--- START ---

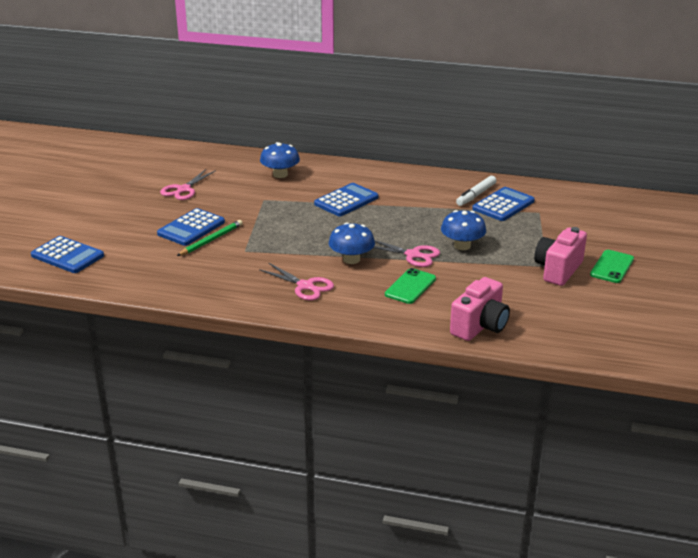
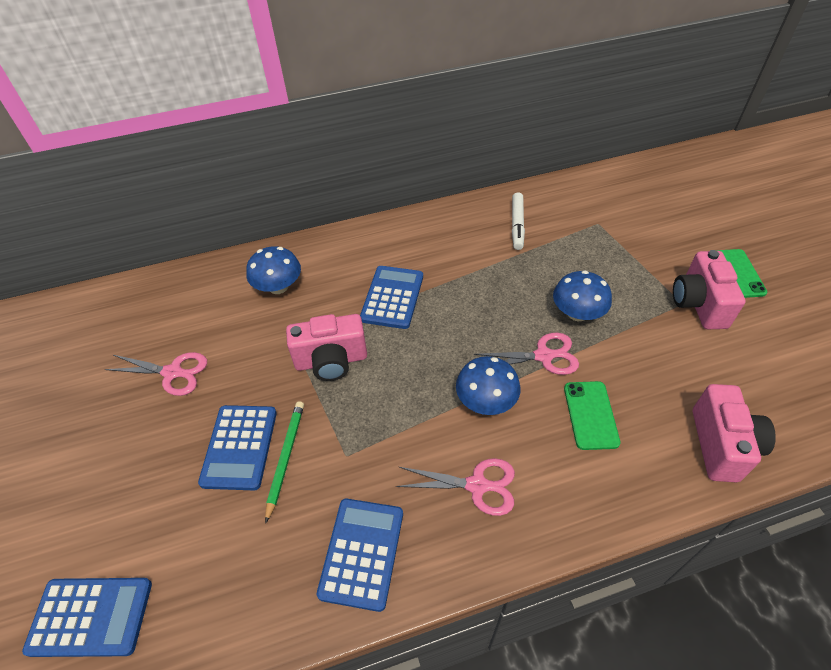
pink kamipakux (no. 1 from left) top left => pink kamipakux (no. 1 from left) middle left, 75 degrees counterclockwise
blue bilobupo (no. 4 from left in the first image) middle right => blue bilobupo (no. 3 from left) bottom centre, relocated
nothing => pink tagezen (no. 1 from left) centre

--- END ---

◆ ABOUT THIS EXERCISE: Of the lines in the data, report each one containing the string "pink".

◆ RESPONSE TO THE EXERCISE:
pink kamipakux (no. 1 from left) top left => pink kamipakux (no. 1 from left) middle left, 75 degrees counterclockwise
nothing => pink tagezen (no. 1 from left) centre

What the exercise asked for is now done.